Print the whole listing again exactly as it stands, leaving out any images.

━━━━

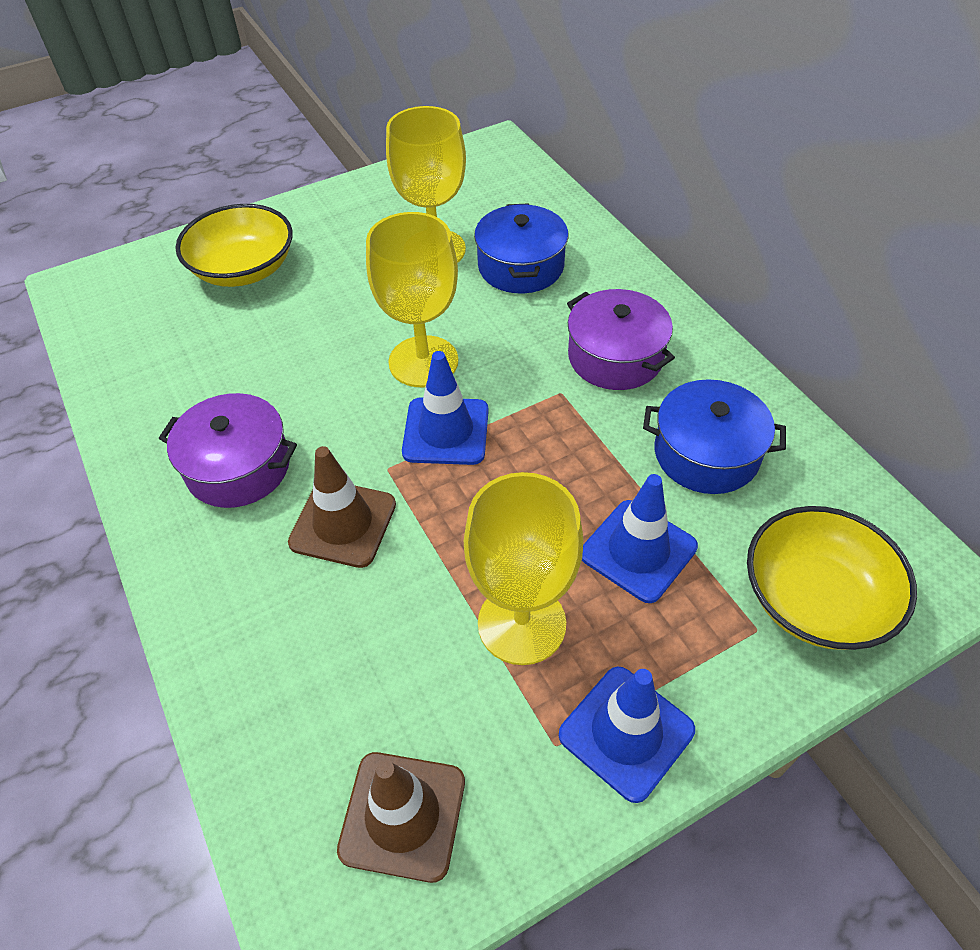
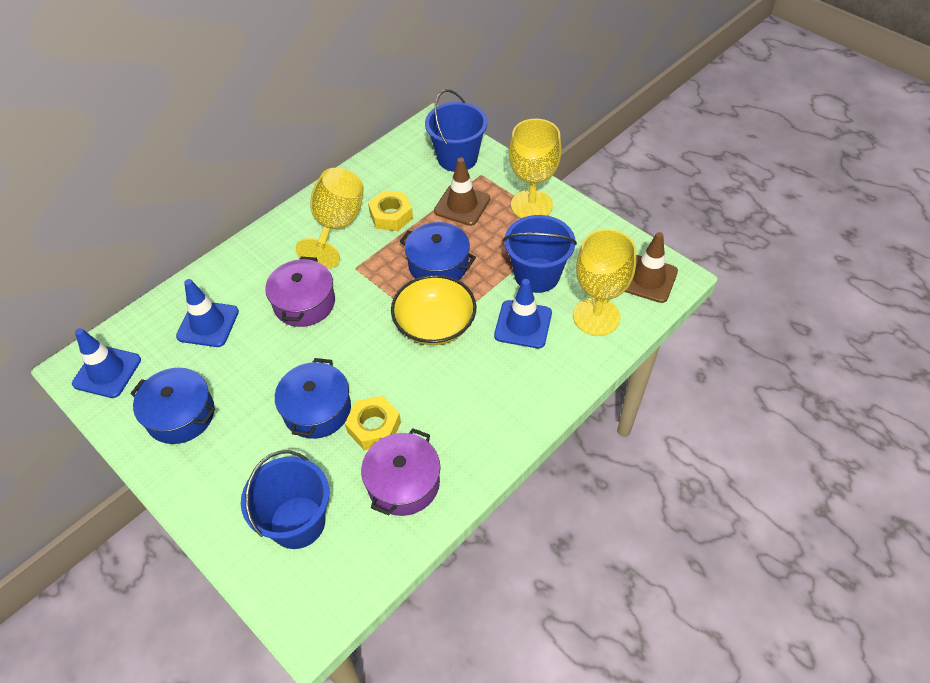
blue bucket: 0 -> 3
blue pot: 2 -> 3
yellow bowl: 2 -> 1
yellow nut: 0 -> 2

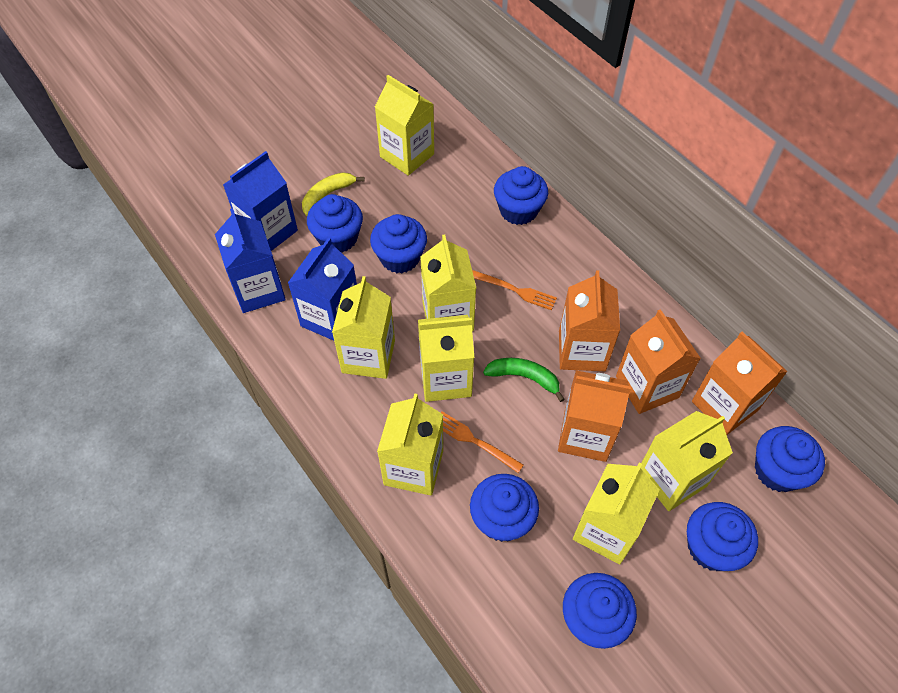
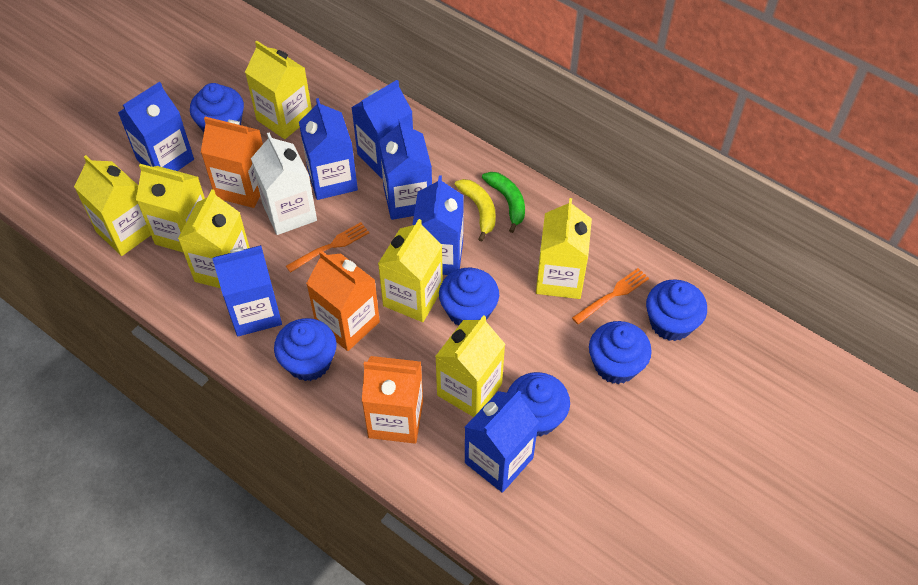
blue carton: 3 -> 7
blue cupcake: 7 -> 6
orange carton: 4 -> 3
white carton: 0 -> 1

━━━━

Result of the exercise
blue bucket: 0 -> 3
blue pot: 2 -> 3
yellow bowl: 2 -> 1
yellow nut: 0 -> 2

blue carton: 3 -> 7
blue cupcake: 7 -> 6
orange carton: 4 -> 3
white carton: 0 -> 1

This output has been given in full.